▶ **WHAT THIS TASK INVOLVES**: Go through the data and copy each line that holds "grey".

▶ **EXTRACTED ENTRIES**:
◆ ◆ ◆ ◆ ◆

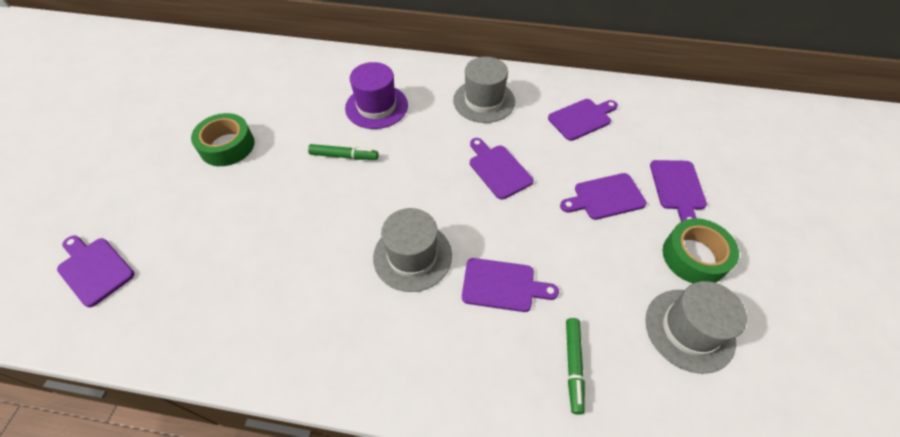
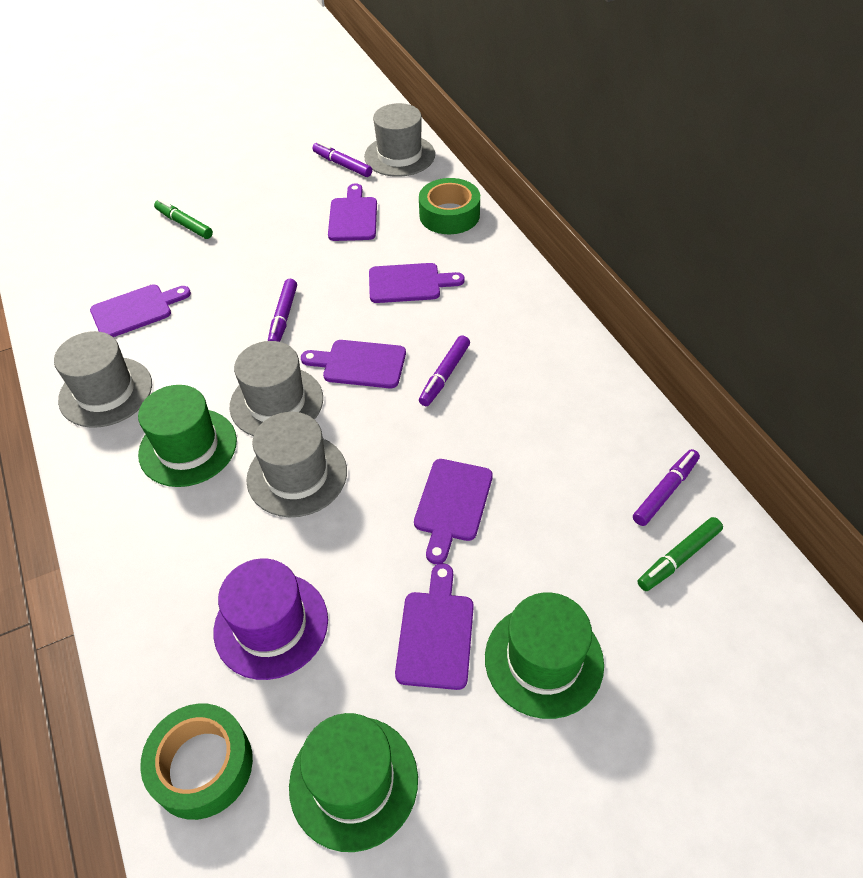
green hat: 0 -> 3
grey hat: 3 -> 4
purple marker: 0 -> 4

◆ ◆ ◆ ◆ ◆

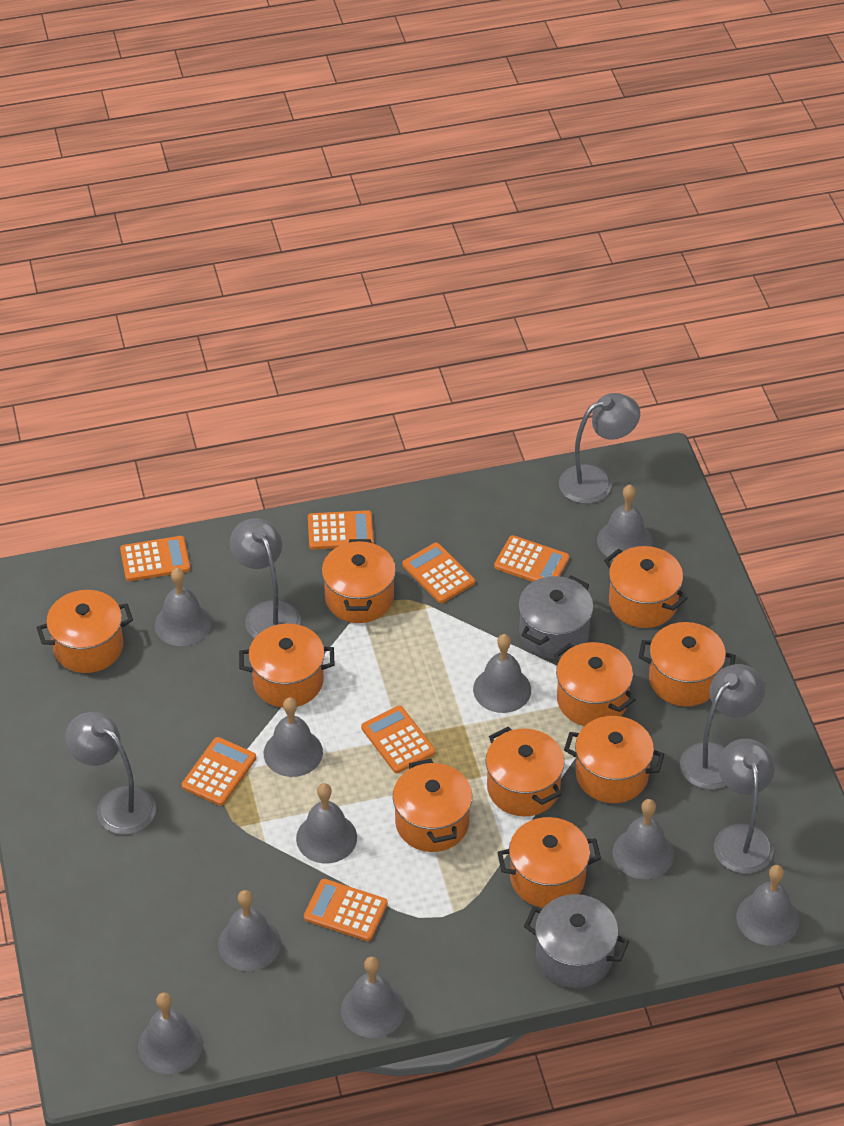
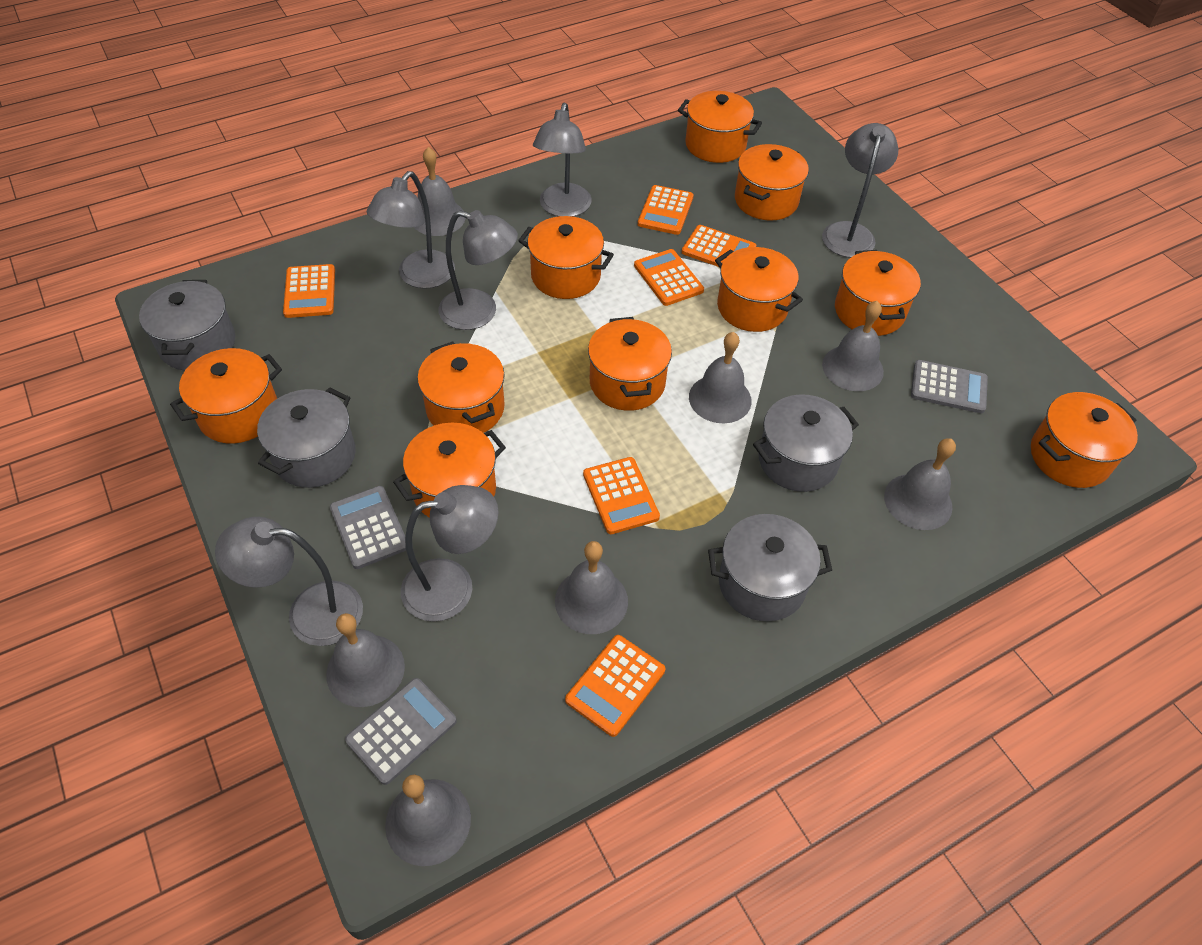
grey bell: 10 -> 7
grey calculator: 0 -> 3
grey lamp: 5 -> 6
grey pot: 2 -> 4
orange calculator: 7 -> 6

◆ ◆ ◆ ◆ ◆

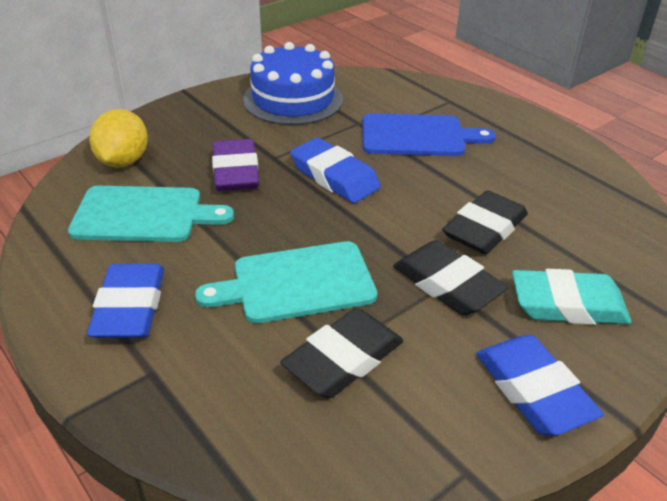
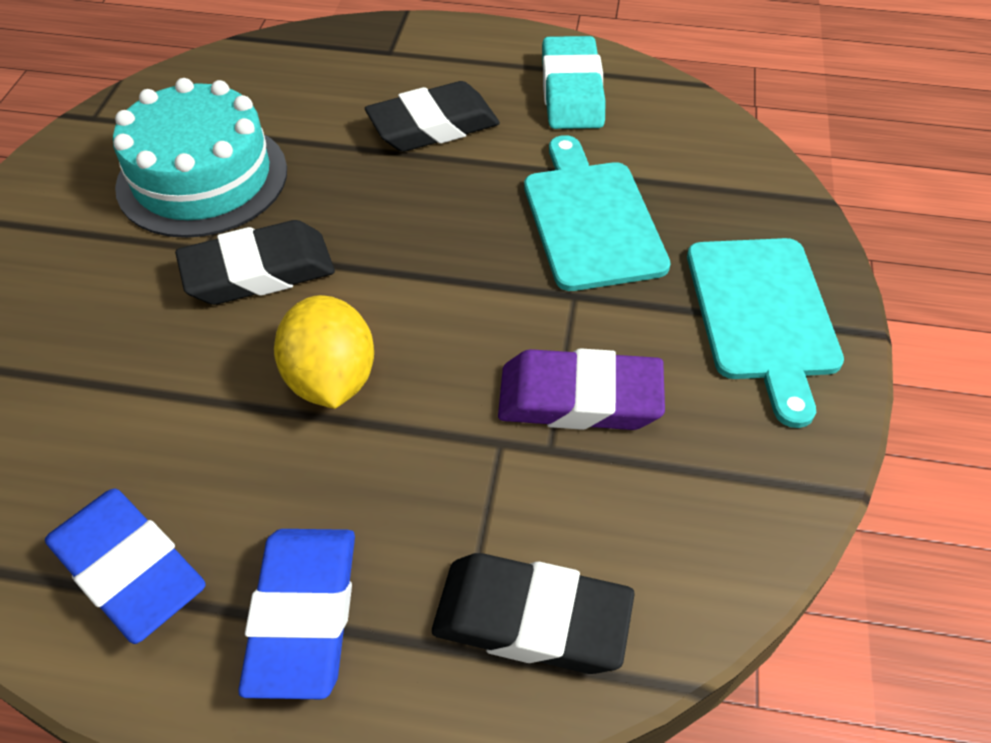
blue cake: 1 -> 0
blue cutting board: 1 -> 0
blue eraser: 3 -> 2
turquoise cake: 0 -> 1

◆ ◆ ◆ ◆ ◆

▶ **RESPONSE TO THIS EXERCISE**:
grey hat: 3 -> 4
grey bell: 10 -> 7
grey calculator: 0 -> 3
grey lamp: 5 -> 6
grey pot: 2 -> 4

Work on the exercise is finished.